Without skipping any entry, transcribe the data word for word.

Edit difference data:

===

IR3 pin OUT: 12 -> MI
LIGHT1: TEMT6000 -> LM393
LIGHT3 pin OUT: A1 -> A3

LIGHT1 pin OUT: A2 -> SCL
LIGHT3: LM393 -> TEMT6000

===

* _ANSWER AREA_
IR3 pin OUT: 12 -> MI
LIGHT1: TEMT6000 -> LM393
LIGHT3 pin OUT: A1 -> A3

LIGHT1 pin OUT: A2 -> SCL
LIGHT3: LM393 -> TEMT6000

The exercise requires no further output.